#### [DATASET EXTRACT]
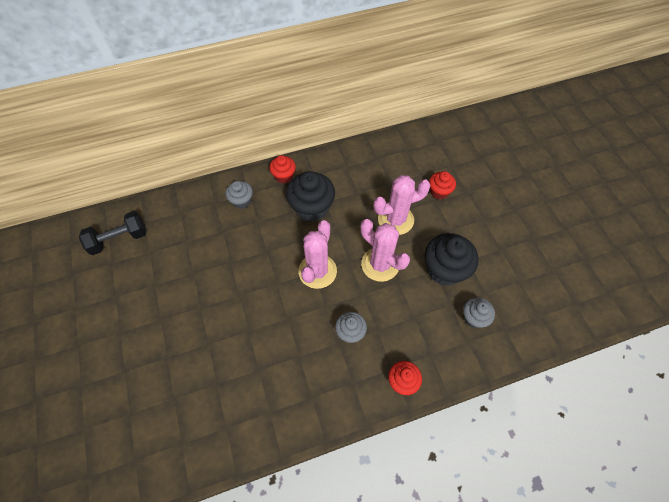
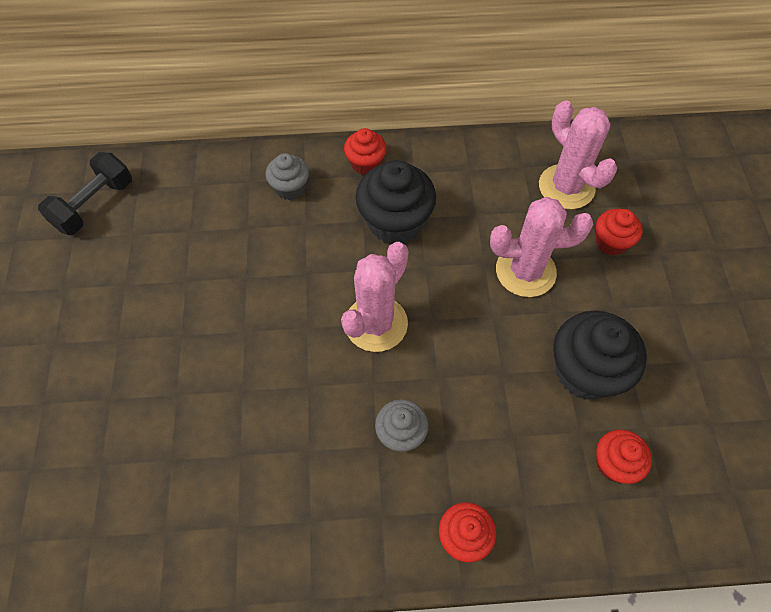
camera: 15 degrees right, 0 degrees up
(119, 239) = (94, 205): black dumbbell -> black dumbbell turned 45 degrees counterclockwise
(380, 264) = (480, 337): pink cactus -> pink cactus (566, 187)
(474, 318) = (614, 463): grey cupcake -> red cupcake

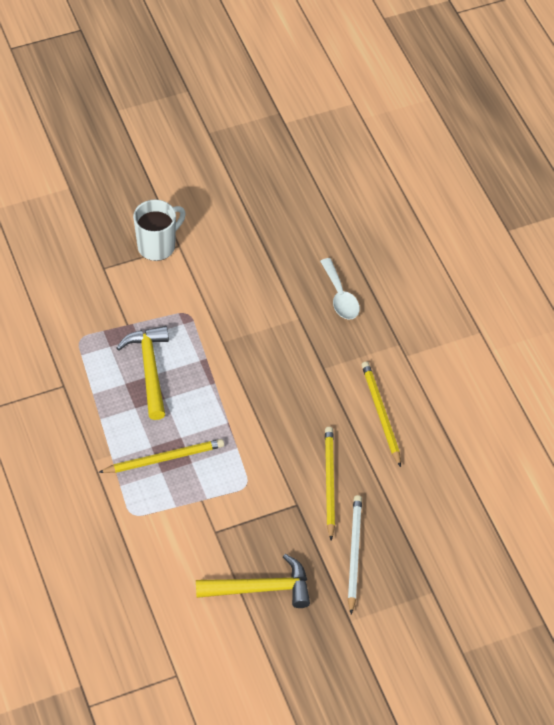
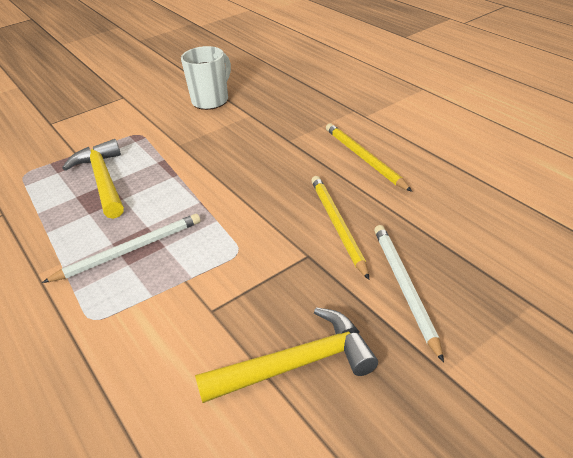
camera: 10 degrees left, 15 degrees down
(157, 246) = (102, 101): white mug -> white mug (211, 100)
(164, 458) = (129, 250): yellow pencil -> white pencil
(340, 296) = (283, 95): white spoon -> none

...

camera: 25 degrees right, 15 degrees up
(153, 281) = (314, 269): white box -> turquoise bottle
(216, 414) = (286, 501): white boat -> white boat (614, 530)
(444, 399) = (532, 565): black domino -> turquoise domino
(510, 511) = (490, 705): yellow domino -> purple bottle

#### [ACTIVITY]
Looking back over the data above, restate word for word the lines that begin at the line with "(164, 458) = (129, 250): yellow" and end at the line with "(340, 296) = (283, 95): white spoon -> none", inclusive.

#### [TASK RESULT]
(164, 458) = (129, 250): yellow pencil -> white pencil
(340, 296) = (283, 95): white spoon -> none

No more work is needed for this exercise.